» **Task to carry out**
Would you transcribe the entries below, beginning at the line with "camera: 110 degrees right, 5 degrees down" and ending after the line with "none -> brown pot [283,326,385,435]", exactly, with no picture and nothing more?

» **Dataset extract**
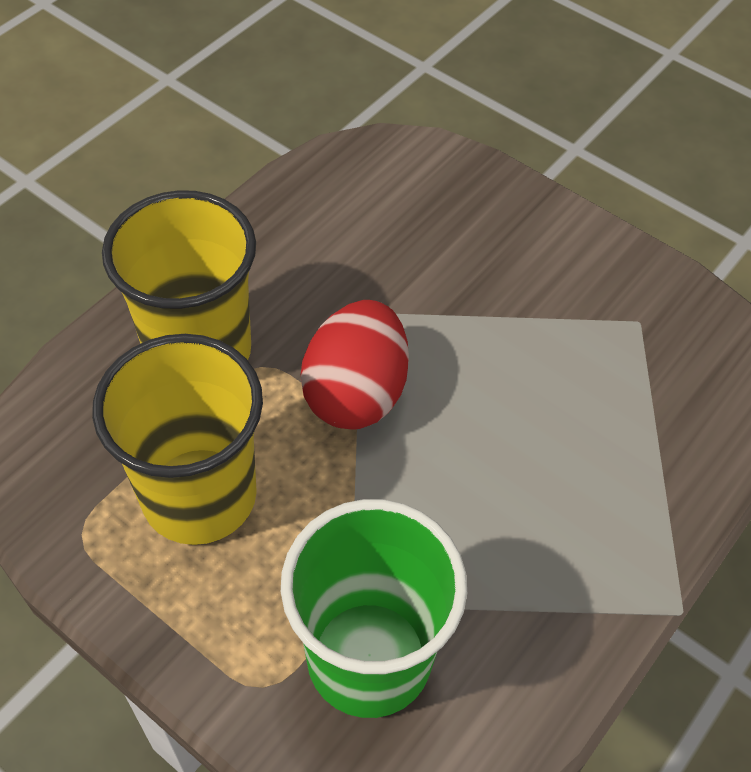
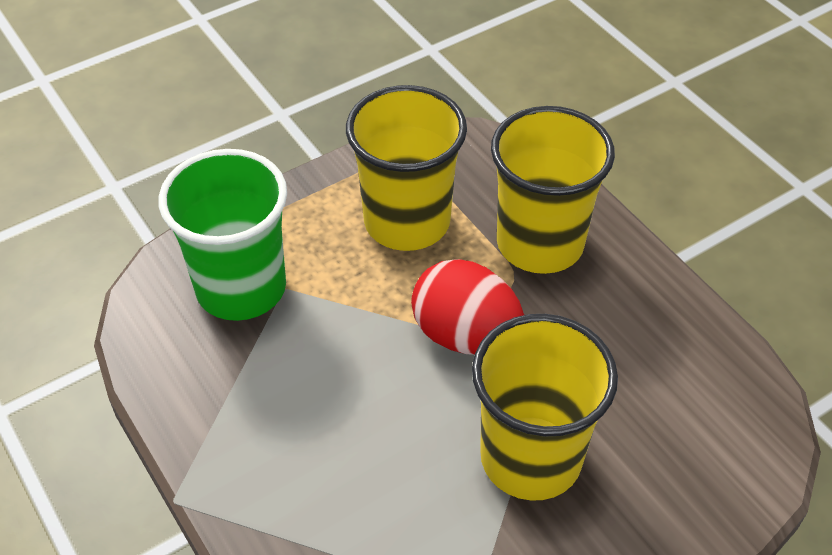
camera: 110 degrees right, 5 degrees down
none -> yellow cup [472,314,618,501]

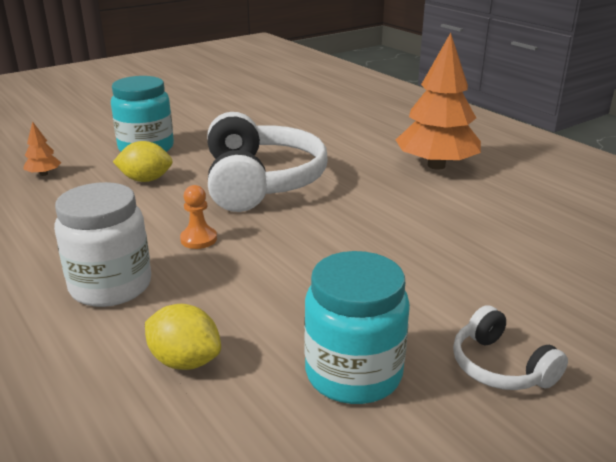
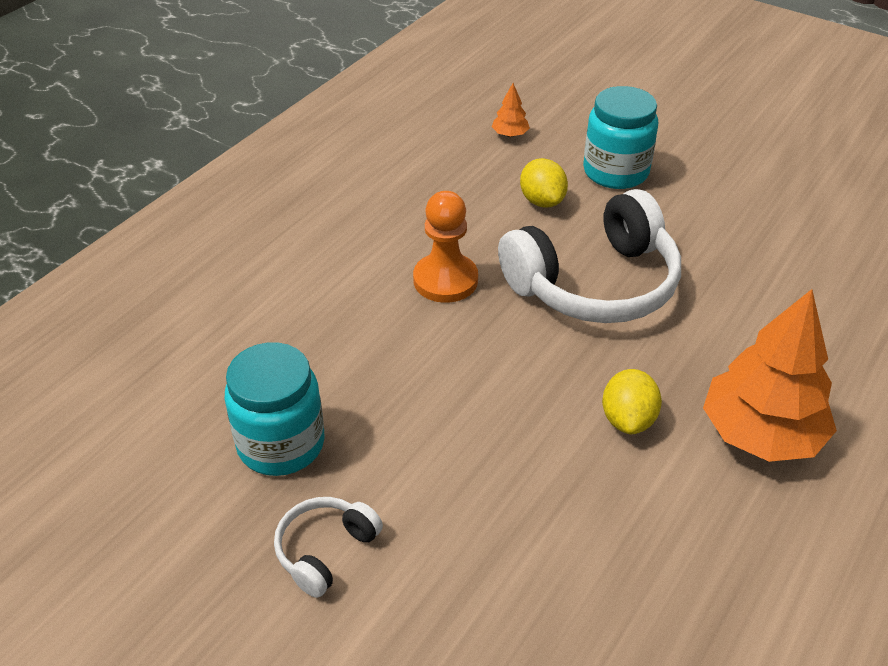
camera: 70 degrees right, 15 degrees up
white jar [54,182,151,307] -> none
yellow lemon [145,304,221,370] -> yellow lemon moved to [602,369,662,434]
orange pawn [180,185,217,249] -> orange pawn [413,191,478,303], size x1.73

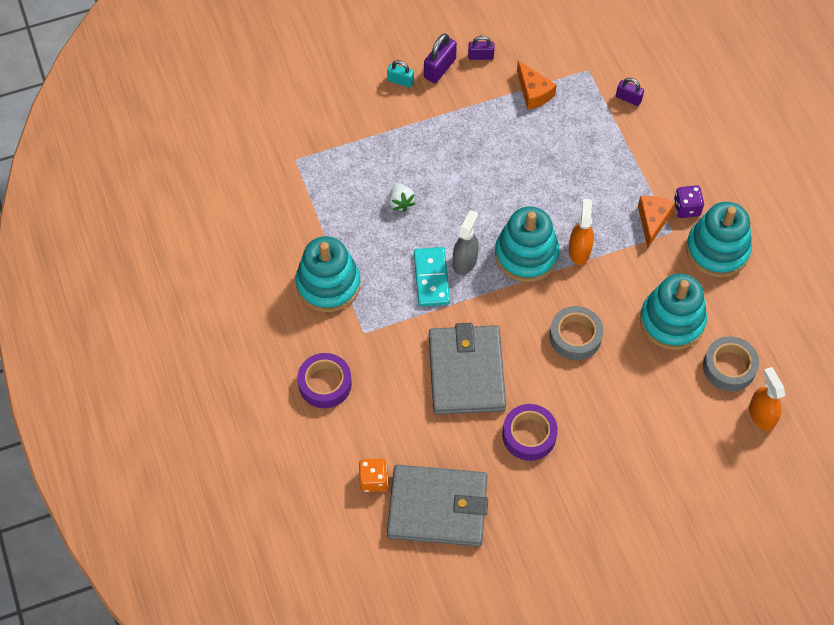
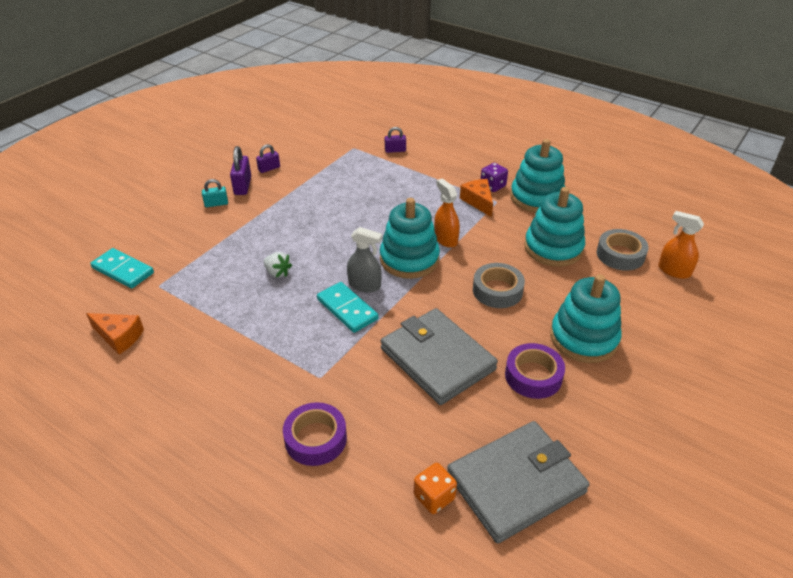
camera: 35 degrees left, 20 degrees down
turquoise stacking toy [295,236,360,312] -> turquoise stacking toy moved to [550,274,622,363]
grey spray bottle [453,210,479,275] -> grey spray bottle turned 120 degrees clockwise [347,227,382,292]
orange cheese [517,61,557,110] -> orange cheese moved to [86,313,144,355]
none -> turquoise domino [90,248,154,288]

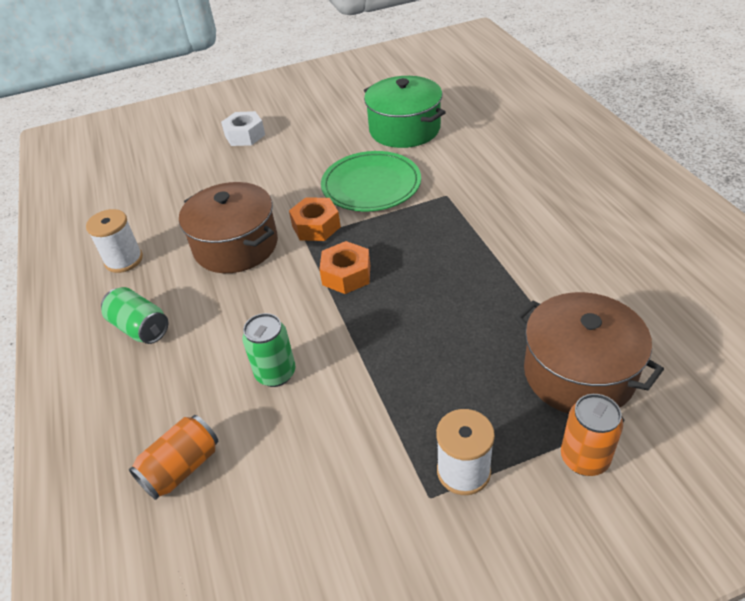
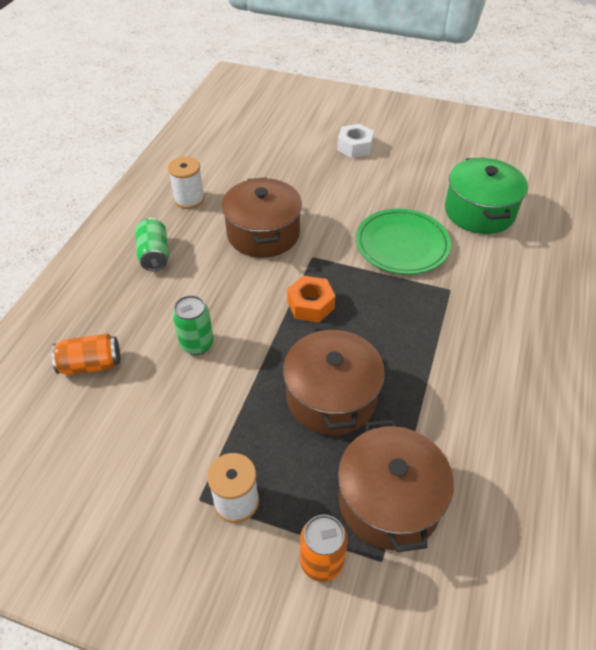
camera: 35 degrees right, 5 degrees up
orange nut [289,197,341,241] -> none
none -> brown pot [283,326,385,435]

---

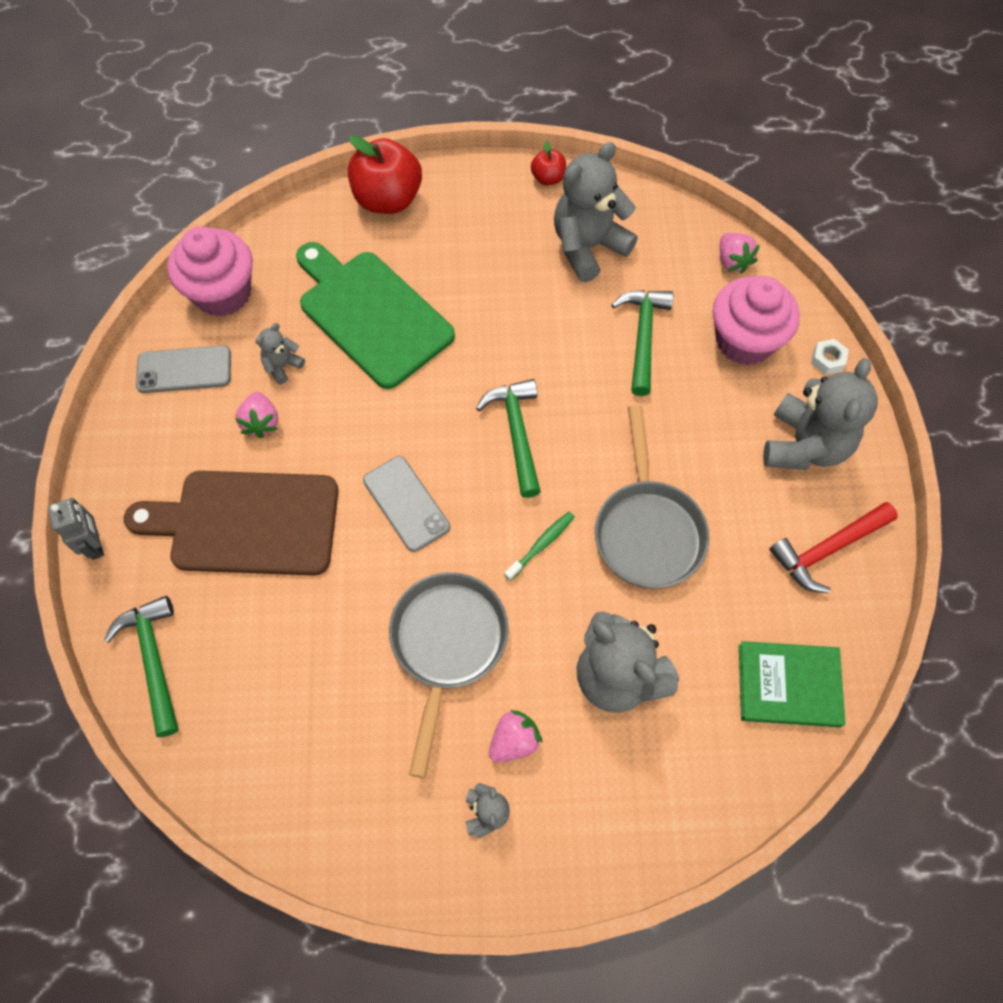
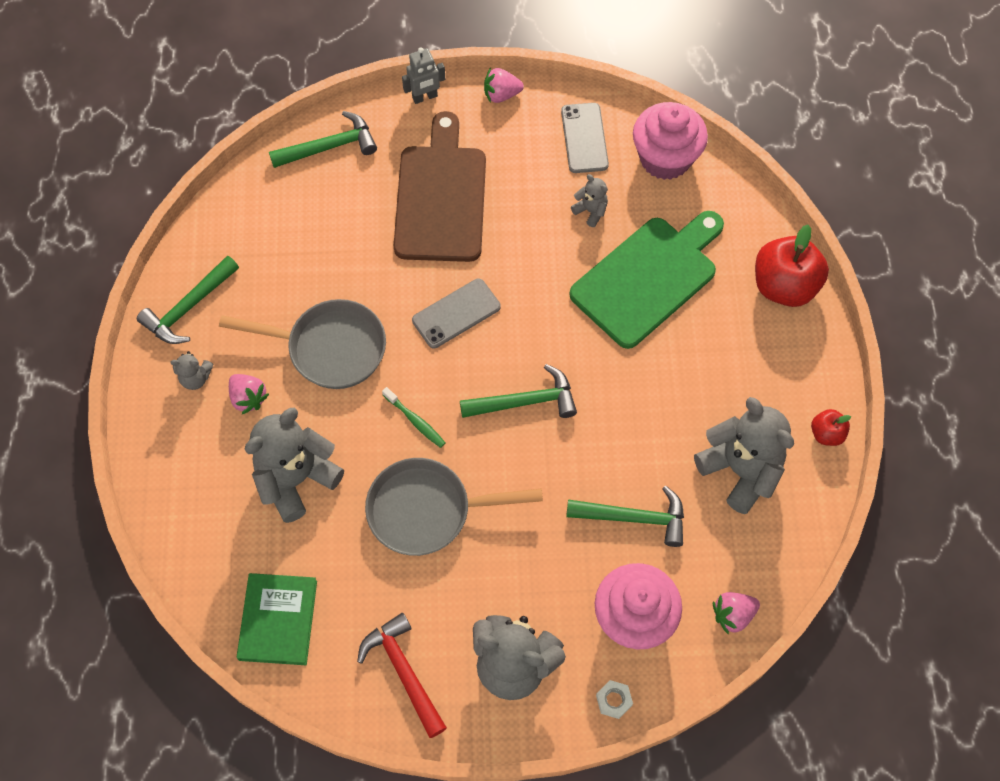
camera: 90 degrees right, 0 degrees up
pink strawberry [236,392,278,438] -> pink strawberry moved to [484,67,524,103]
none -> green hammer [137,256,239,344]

» **The completed task**
camera: 110 degrees right, 5 degrees down
none -> yellow cup [472,314,618,501]

camera: 70 degrees right, 15 degrees up
white jar [54,182,151,307] -> none
yellow lemon [145,304,221,370] -> yellow lemon moved to [602,369,662,434]
orange pawn [180,185,217,249] -> orange pawn [413,191,478,303], size x1.73

camera: 35 degrees left, 20 degrees down
turquoise stacking toy [295,236,360,312] -> turquoise stacking toy moved to [550,274,622,363]
grey spray bottle [453,210,479,275] -> grey spray bottle turned 120 degrees clockwise [347,227,382,292]
orange cheese [517,61,557,110] -> orange cheese moved to [86,313,144,355]
none -> turquoise domino [90,248,154,288]

camera: 35 degrees right, 5 degrees up
orange nut [289,197,341,241] -> none
none -> brown pot [283,326,385,435]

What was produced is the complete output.